__Problem requirements__: What you produce should be every line from the data that includes "camera".

Records from a data collection
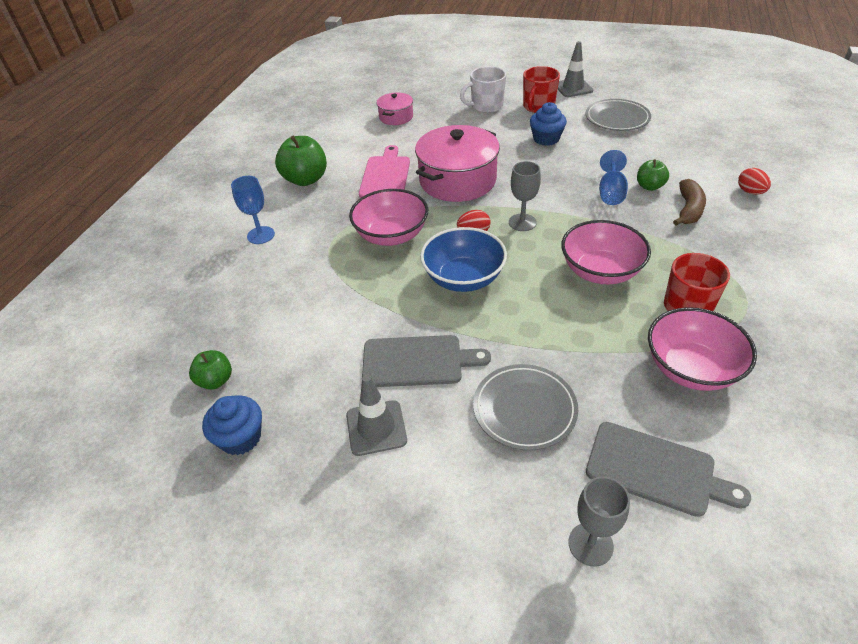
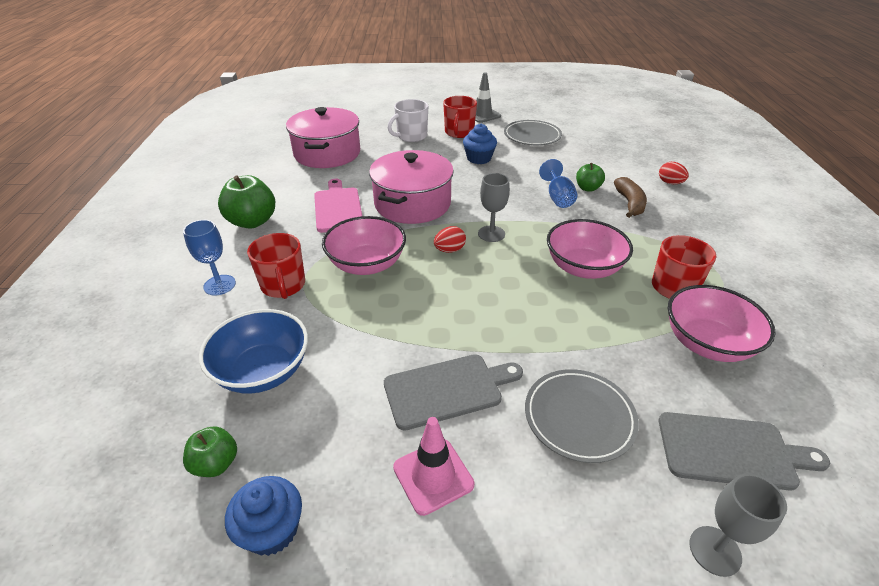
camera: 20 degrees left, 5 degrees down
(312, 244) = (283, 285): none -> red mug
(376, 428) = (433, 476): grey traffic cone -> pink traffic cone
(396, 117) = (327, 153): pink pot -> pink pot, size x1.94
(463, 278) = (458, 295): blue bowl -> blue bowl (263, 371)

* * *

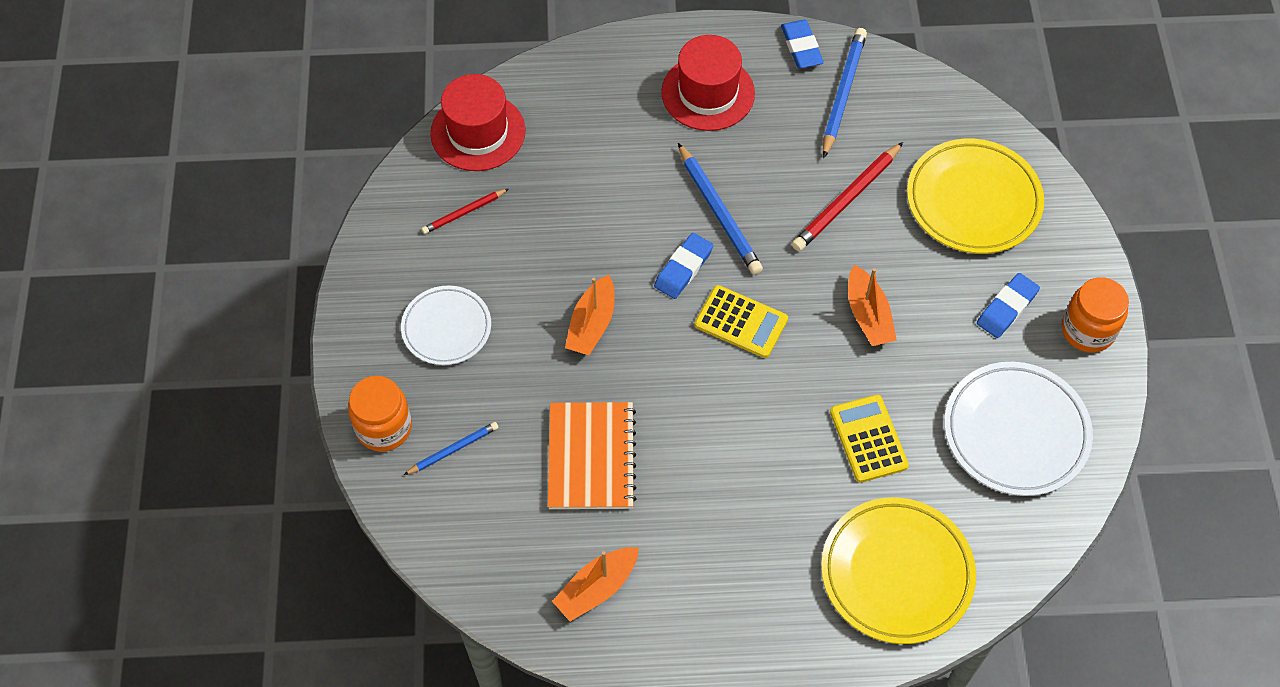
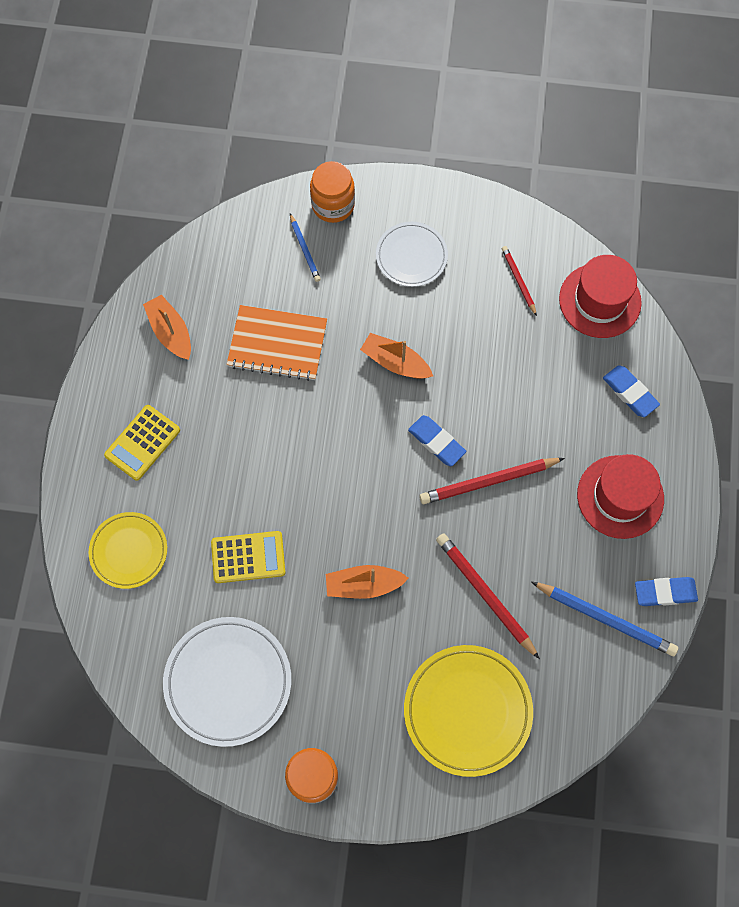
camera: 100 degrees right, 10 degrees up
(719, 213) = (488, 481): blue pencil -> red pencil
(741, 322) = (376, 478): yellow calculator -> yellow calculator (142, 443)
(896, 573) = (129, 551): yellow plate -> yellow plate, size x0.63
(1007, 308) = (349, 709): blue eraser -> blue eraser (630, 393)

__Your response__:
camera: 20 degrees left, 5 degrees down
camera: 100 degrees right, 10 degrees up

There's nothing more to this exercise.